Your instructions:
In the records below, locate every line that contains the string "kern" and copy each of those lines. Case counts.

── Dataset entries ──

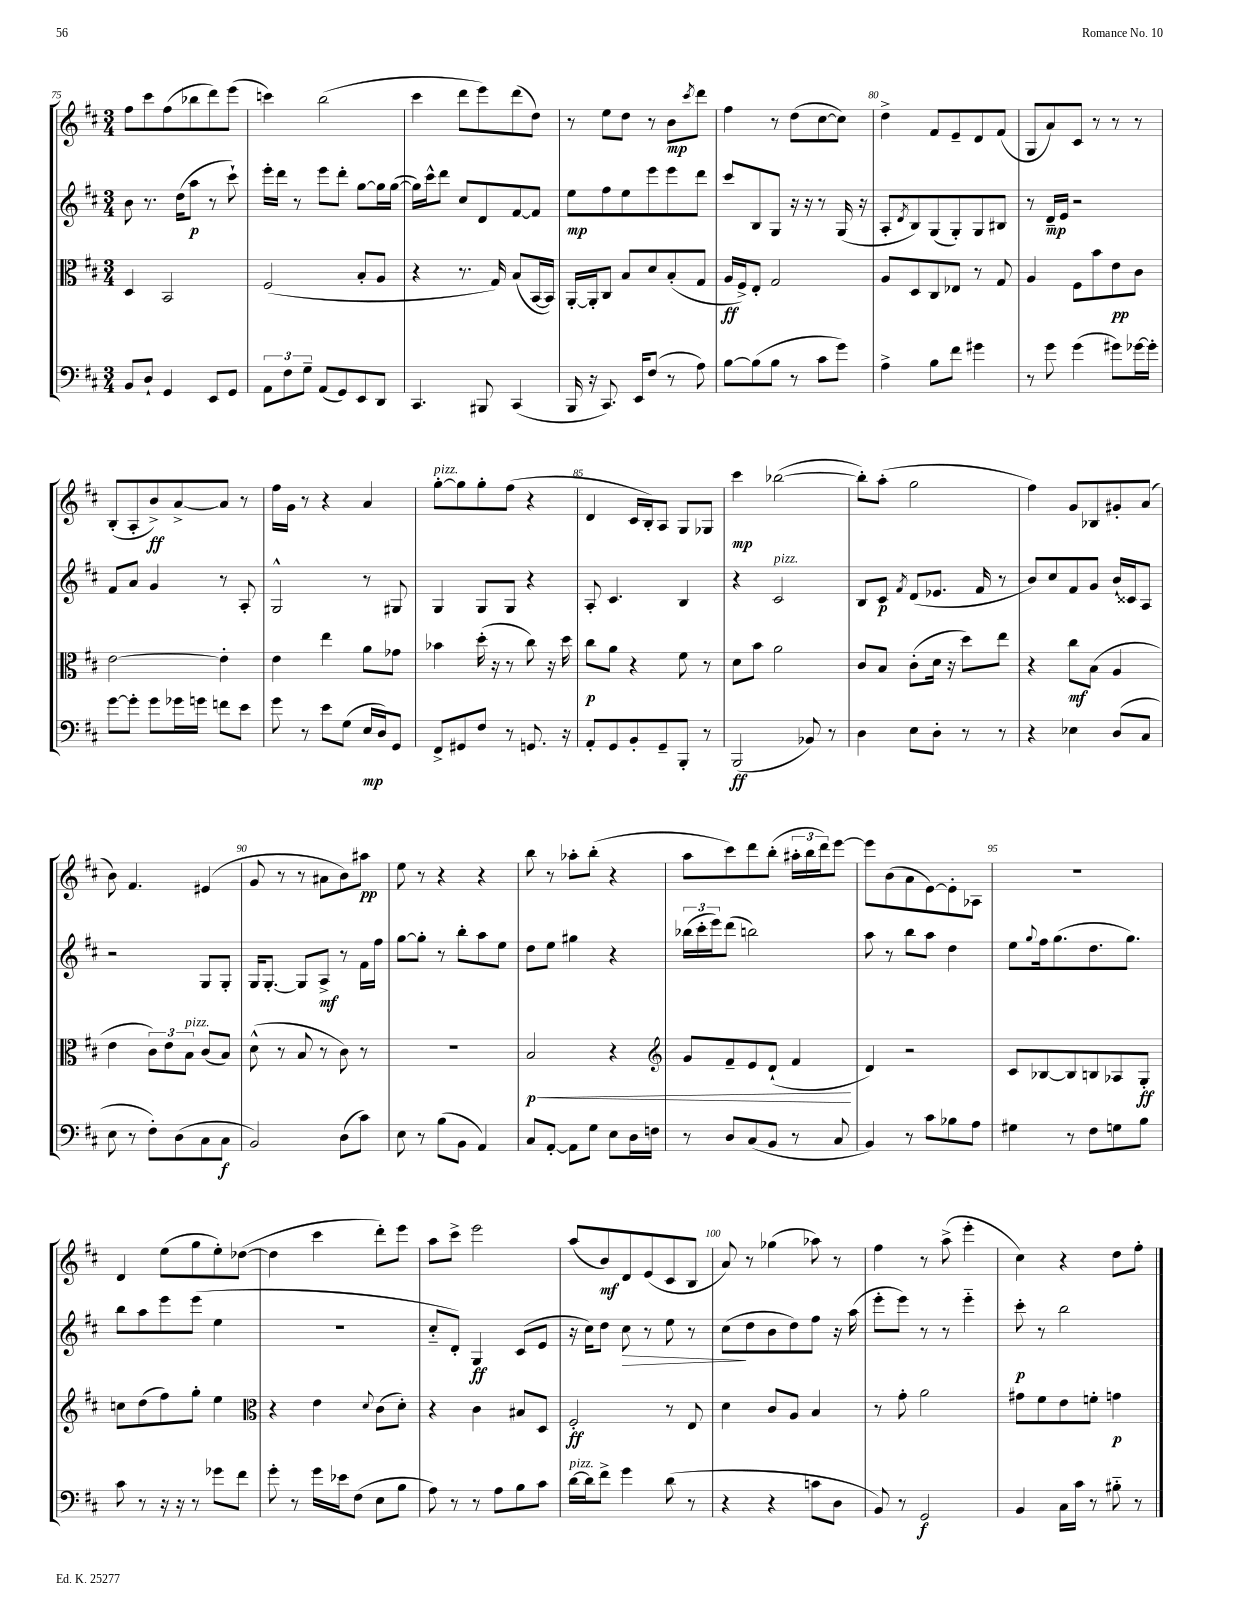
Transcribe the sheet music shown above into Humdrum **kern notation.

**kern	**dynam	**kern	**dynam	**kern	**dynam	**kern	**dynam
*part4	*part4	*part3	*part3	*part2	*part2	*part1	*part1
*staff4	*staff4	*staff3	*staff3	*staff2	*staff2	*staff1	*staff1
*clefF4	*	*clefC3	*	*clefG2	*	*clefG2	*
*k[f#c#]	*	*k[f#c#]	*	*k[f#c#]	*	*k[f#c#]	*
*M3/4	*	*M3/4	*	*M3/4	*	*M3/4	*
=75	=75	=75	=75	=75	=75	=75	=75
8BB/L	.	4D/	.	8b\	.	8ff#\L	.
8D`/J	.	.	.	8.r	.	8ccc#\	.
4GG/	.	2BB/	.	.	.	(8ff#\	.
.	.	.	.	(16dd\KL	.	.	.
.	.	.	.	8aa\J	p	8bb-X\	.
8EE/L	.	.	.	8r	.	8ddd\)	.
8GG/J	.	.	.	8ccc#`\)	.	(8eee\J	.
=76	=76	=76	=76	=76	=76	=76	=76
12AA\L	.	(2F#/	.	16eee'\LL	.	4cccn\)	.
.	.	.	.	16ddd\JJ	.	.	.
12F#\	.	.	.	.	.	.	.
.	.	.	.	8r	.	.	.
12G~\J	.	.	.	.	.	.	.
(8AA/L	.	.	.	8eee\L	.	(2bb\	.
8GG/)	.	.	.	8ddd'\J	.	.	.
8EE/	.	8B'/L	.	[8gg\L	.	.	.
8DD/J	.	8A/J	.	16gg\L]	.	.	.
.	.	.	.	([16gg\JJ	.	.	.
=77	=77	=77	=77	=77	=77	=77	=77
4.CC#/	.	4r	.	16gg\LL])	.	4ccc#\	.
.	.	.	.	16ccc#^^\J	.	.	.
.	.	.	.	8ddd\J	.	.	.
.	.	8.r	.	8cc#/L	.	8ddd\L	.
8BBB#X/	.	.	.	8d/	.	8eee\)	.
.	.	16G/)	.	.	.	.	.
(4CC#/	.	(8B/L	.	[8f#/	.	(8ddd\	.
.	.	[16BB/L	.	8f#/J]	.	8dd\J)	.
.	.	16BB/JJ])	.	.	.	.	.
=78	=78	=78	=78	=78	=78	=78	=78
16BBB/	.	[16AA'/LL	.	8ee\L	mp	8r	.
16r	.	16AA'/J]	.	.	.	.	.
8.CC#/)	.	8C#/J	.	8ff#\	.	8ee\L	.
.	.	8B/L	.	8ee\	.	8dd\J	.
16EE/KL	.	.	.	.	.	.	.
(8F#/J	.	8d/	.	8eee\	.	8r	.
8r	.	(8B'/	.	8eee\	.	8b\L	mp
.	.	.	.	.	.	8qccc#/	.
8A\)	.	8G/J	.	8ddd\J	.	8ddd\J	.
=79	=79	=79	=79	=79	=79	=79	=79
[8B\L	.	16A/LL	ff	8ccc#/L	.	4ff#\	.
.	.	16F#^/J)	.	.	.	.	.
(8B\]	.	8E'/J	.	8B/	.	.	.
8B\J	.	2G/	.	8G/J	.	8r	.
8r	.	.	.	16r	.	(8dd\L	.
.	.	.	.	16r	.	.	.
8c#\L	.	.	.	8r	.	[8cc#\	.
8g\J)	.	.	.	(16G/	.	8cc#\J])	.
.	.	.	.	16r	.	.	.
=80	=80	=80	=80	=80	=80	=80	=80
4A^\	.	8A/L	.	8A'/L	.	4dd^\	.
.	.	.	.	8qd/	.	.	.
.	.	8D/	.	8B/)	.	.	.
8B\L	.	8C#/	.	(8G/	.	8f#/L	.
8f#\J	.	8E-X/J	.	8G'/)	.	8e~/	.
4g#X\	.	8r	.	8G/	.	8d/	.
.	.	8G/	.	8B#X/J	.	(8f#/J	.
=81	=81	=81	=81	=81	=81	=81	=81
8r	.	4A/	.	8r	.	8G/L	.
8g\	.	.	.	16d~/LL	mp	8a/)	.
.	.	.	.	16e/JJ	.	.	.
(4g\	.	8F#\L	.	2r	.	8c#/J	.
.	.	8b\	.	.	.	8r	.
8g#X\L)	.	8e\	pp	.	.	8r	.
[16g-X\L	.	8c#\J	.	.	.	8r	.
16g-'\JJ]	.	.	.	.	.	.	.
!!LO:LB:g=z
=82	=82	=82	=82	=82	=82	=82	=82
[8g\L	.	[2e\	.	8f#/L	.	(8B'/L	.
8g'\J]	.	.	.	8a/J	.	8A'/	.
8g\L	.	.	.	4g/	.	8b^/)	ff
16g-X\L	.	.	.	.	.	[8a^/	.
16gn\JJ	.	.	.	.	.	.	.
8fn\L	.	4e'\]	.	8r	.	8a/J]	.
8e\J	.	.	.	8A'/	.	8r	.
=83	=83	=83	=83	=83	=83	=83	=83
8g\	.	4e\	.	2G^^/	.	16ff#\LL	.
.	.	.	.	.	.	16g\JJ	.
8r	.	.	.	.	.	8r	.
8e\L	.	4ee\	.	.	.	4r	.
(8G\J	.	.	.	.	.	.	.
16E/LL	mp	8a\L	.	8r	.	4a/	.
16D/J)	.	.	.	.	.	.	.
8GG/J	.	8g-X\J	.	8G#X/	.	.	.
=84	=84	=84	=84	=84	=84	=84	=84
!	!	!	!	!	!	!LO:TX:a:i:t=pizz.	!
8FF#^/L	.	4b-X\	.	4G/	.	[8gg'\L	.
8GG#X/	.	.	.	.	.	8gg\]	.
8F#/J	.	(16dd'\	.	8G/L	.	8gg'\	.
.	.	16r	.	.	.	.	.
8r	.	8r	.	8G/J	.	(8ff#\J	.
8.GGn/	.	8cc#\)	.	4r	.	4r	.
.	.	16r	.	.	.	.	.
16r	.	16dd\	.	.	.	.	.
=85	=85	=85	=85	=85	=85	=85	=85
8AA'/L	.	8cc#\L	p	8A'/	.	4d/	.
8GG/	.	8a\J	.	4.c#/	.	.	.
8BB'/	.	4r	.	.	.	16c#/LL	.
.	.	.	.	.	.	16B'/J)	.
8GG~/	.	.	.	.	.	8A/J	.
8BBB'/J	.	8f#\	.	4B/	.	8G/L	.
8r	.	8r	.	.	.	8G-X/J	.
=86	=86	=86	=86	=86	=86	=86	=86
(2BBB/	ff	8d\L	.	4r	.	4ccc#\	mp
.	.	8b\J	.	.	.	.	.
!	!	!	!	!LO:TX:a:i:t=pizz.	!	!	!
.	.	2a\	.	2c#/	.	([2bb-X\	.
8BB-X/)	.	.	.	.	.	.	.
8r	.	.	.	.	.	.	.
=87	=87	=87	=87	=87	=87	=87	=87
4D\	.	8c#/L	.	8B/L	.	8bb-'\L])	.
.	.	8B/J	.	8c#/J	p	(8aa'\J	.
.	.	.	.	8qf#/	.	.	.
8E\L	.	(8c#'\L	.	(8d/L	.	2gg\	.
8D'\J	.	16d\Jk	.	8.e-X/J	.	.	.
.	.	16r	.	.	.	.	.
8r	.	8dd\L)	.	.	.	.	.
.	.	.	.	16f#/	.	.	.
8r	.	8ee\J	.	8r	.	.	.
=88	=88	=88	=88	=88	=88	=88	=88
4r	.	4r	.	8b/L)	.	4ff#\)	.
.	.	.	.	8cc#/	.	.	.
4E-X\	.	8cc#\L	mf	8f#/	.	8g/L	.
.	.	(8B\J	.	8g/J	.	8B-X/	.
(8D/L	.	4A/	.	16b`/LL	.	8g#X'/	.
.	.	.	.	16c##X/J	.	.	.
8C#/J	.	.	.	8A/J	.	(8a/J	.
!!LO:LB:g=z
=89	=89	=89	=89	=89	=89	=89	=89
8E\	.	4e\	.	2r	.	8b\)	.
8r	.	.	.	.	.	4.f#/	.
8F#'\L)	.	12c#\L)	.	.	.	.	.
.	.	12e\	.	.	.	.	.
(8D\	.	.	.	.	.	.	.
!	!	!LO:TX:a:i:t=pizz.	!	!	!	!	!
.	.	12B\J	.	.	.	.	.
8C#\	.	(8c#/L	.	8G/L	.	(4e#X/	.
8C#\J	f	8B/J)	.	8G'/J	.	.	.
=90	=90	=90	=90	=90	=90	=90	=90
2BB/)	.	(8d^^\	.	16G/KL	.	8g/	.
.	.	.	.	[8.G'/J	.	.	.
.	.	8r	.	.	.	8r	.
.	.	8B/	.	8G/L]	.	8r	.
.	.	8r	.	8A^/J	mf	8a#X\L	.
(8D\L	.	8c#\)	.	8r	.	8b\)	.
8c#\J)	.	8r	.	16f#\LL	.	8aa#X\J	pp
.	.	.	.	16ff#\JJ	.	.	.
=91	=91	=91	=91	=91	=91	=91	=91
8E\	.	2.r	.	[8gg\L	.	8ee\	.
8r	.	.	.	8gg'\J]	.	8r	.
(8B\L	.	.	.	8r	.	4r	.
8BB\J	.	.	.	8bb'\L	.	.	.
4AA/)	.	.	.	8aa\	.	4r	.
.	.	.	.	8ee\J	.	.	.
=92	=92	=92	=92	=92	=92	=92	=92
!	!	!	!LO:HP:b	!	!	!	!
8C#/L	.	2B/	< p	8dd\L	.	8bb\	.
[8AA'/J	.	.	.	8ee\J	.	8r	.
8AA\L]	.	.	.	4gg#X\	.	8aa-X'\L	.
8G\J	.	.	.	.	.	(8bb'\J	.
8E\L	.	4r	.	4r	.	4r	.
16D\L	.	.	.	.	.	.	.
16Fn\JJ	.	.	.	.	.	.	.
=93	=93	=93	=93	=93	=93	=93	=93
*	*	*clefG2	*	*	*	*	*
8r	.	8g/L	.	(24bb-X\LL	.	8aa\L	.
.	.	.	.	24ccc#'\	.	.	.
.	.	.	.	24eee\J)	.	.	.
8D/L	.	8f#~/	.	(8ddd\J	.	8ccc#\)	.
(8C#/	.	8e/	.	2bbn\)	.	8ddd\	.
8BB/J	.	(8d`/J	.	.	.	(8bb'\J	.
8r	.	4f#/	.	.	.	24aa#X'\LL	.
.	.	.	.	.	.	24bb\	.
.	.	.	.	.	.	24ddd\J)	.
8C#/	.	.	.	.	.	[8eee\J	.
.	.	.	[	.	.	.	.
=94	=94	=94	=94	=94	=94	=94	=94
4BB/)	.	4d/)	.	8aa\	.	8eee\L]	.
.	.	.	.	8r	.	(8b\	.
8r	.	2r	.	8bb\L	.	8a\	.
8c#\L	.	.	.	8aa\J	.	[8e\)	.
8B-X\	.	.	.	4dd\	.	8e'\]	.
8A\J	.	.	.	.	.	8A-X\J	.
=95	=95	=95	=95	=95	=95	=95	=95
4G#X\	.	8c#/L	.	8ee\L	.	2.r	.
.	.	.	.	8qqgg/	.	.	.
.	.	[8B-X/	.	16ff#\k	.	.	.
.	.	.	.	(8.gg\	.	.	.
8r	.	8B-/]	.	.	.	.	.
8F#\L	.	8Bn/	.	8.dd\	.	.	.
8Gn\	.	8A-X/	.	.	.	.	.
.	.	.	.	8.gg\J)	.	.	.
8B\J	.	8G'/J	ff	.	.	.	.
!!LO:LB:g=z
=96	=96	=96	=96	=96	=96	=96	=96
8c#\	.	8ccn\L	.	8bb\L	.	4d/	.
8r	.	(8dd\	.	8aa\	.	.	.
16r	.	8ff#\)	.	8eee\	.	(8ee\L	.
16r	.	.	.	.	.	.	.
8r	.	8gg'\J	.	(8eee\J	.	8gg\	.
8g-X\L	.	4ee\	.	4ee\	.	8ee'\)	.
8f#\J	.	.	.	.	.	([8dd-X\J	.
=97	=97	=97	=97	=97	=97	=97	=97
*	*	*clefC3	*	*	*	*	*
8g'\	.	4r	.	2.r	.	4dd-\]	.
8r	.	.	.	.	.	.	.
16g\LL	.	4e\	.	.	.	4ccc#\	.
16e-X\J	.	.	.	.	.	.	.
(8F#\J	.	.	.	.	.	.	.
.	.	8qqd/	.	.	.	.	.
8E\L	.	(8c#\L	.	.	.	8ddd'\L)	.
8B\J	.	8d'\J)	.	.	.	8eee\J	.
=98	=98	=98	=98	=98	=98	=98	=98
8A\)	.	4r	.	8cc#/L	.	8aa\L	.
8r	.	.	.	8d'/J)	.	8ccc#^\J	.
8r	.	4c#\	.	4G/	ff	2eee\	.
8A\L	.	.	.	.	.	.	.
8B\	.	8B#X/L	.	(8c#/L	.	.	.
8c#\J	.	8D/J	.	8e/J	.	.	.
=99	=99	=99	=99	=99	=99	=99	=99
!LO:TX:a:i:t=pizz.	!	!	!	!	!	!	!
[16d\LL	.	2F#'/	ff	16r	.	(8aa/L	.
16d\J]	.	.	.	16cc#\KL)	.	.	.
8f#^\J	.	.	.	8dd\J	.	8b/)	mf
!	!	!	!	!	!LO:HP:b	!	!
4g\	.	.	.	8cc#\	>	8d/	.
.	.	.	.	8r	.	(8e/	.
(8d\	.	8r	.	8ee\	.	8c#/	.
8r	.	8E/	.	8r	.	8B/J	.
=100	=100	=100	=100	=100	=100	=100	=100
4r	.	4d\	.	(8cc#\L	.	8a/)	.
.	.	.	.	8dd\	]	8r	.
4r	.	8c#/L	.	8b\	.	(4gg-X\	.
.	.	8A/J	.	8dd\)	.	.	.
8cn\L	.	4B/	.	8ff#\J	.	8aa-X\)	.
8D\J	.	.	.	16r	.	8r	.
.	.	.	.	(16aa\	.	.	.
=101	=101	=101	=101	=101	=101	=101	=101
8BB/)	.	8r	.	8eee'\L	.	4ff#\	.
8r	.	8g'\	.	8eee\J)	.	.	.
2GG/	f	2a\	.	8r	.	8r	.
.	.	.	.	8r	.	(8aa^\	.
.	.	.	.	4eee\	.	4eee'\	.
=102	=102	=102	=102	=102	=102	=102	=102
4BB/	.	8g#X\L	.	8ccc#'\	p	4cc#\)	.
.	.	8f#\	.	8r	.	.	.
16C#\LL	.	8e\	.	2bb\	.	4r	.
16c#\JJ	.	.	.	.	.	.	.
8r	.	8fn'\J	.	.	.	.	.
8B#X\	.	4gn\	p	.	.	8dd\L	.
8r	.	.	.	.	.	8ff#'\J	.
==	==	==	==	==	==	==	==
*-	*-	*-	*-	*-	*-	*-	*-
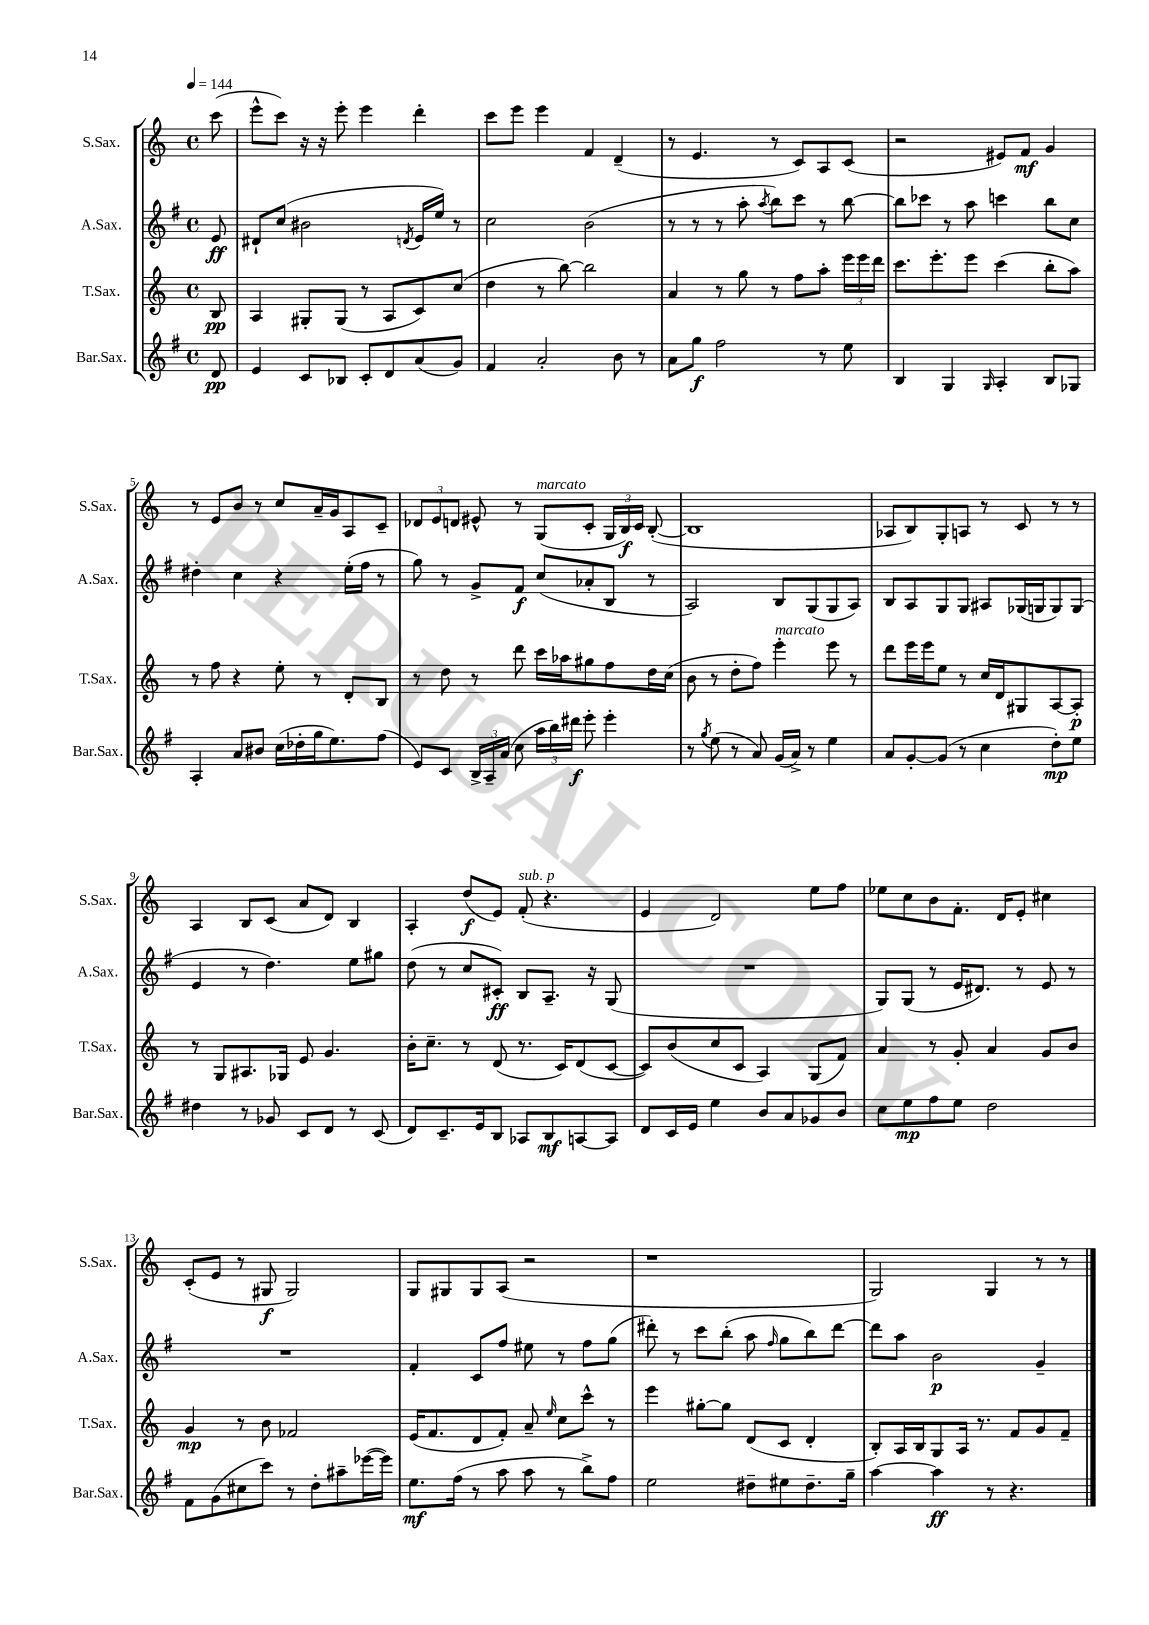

───

Solved exercise:
Transcribe the sheet music shown above into Humdrum **kern notation.
**kern	**dynam	**kern	**dynam	**kern	**dynam	**kern	**dynam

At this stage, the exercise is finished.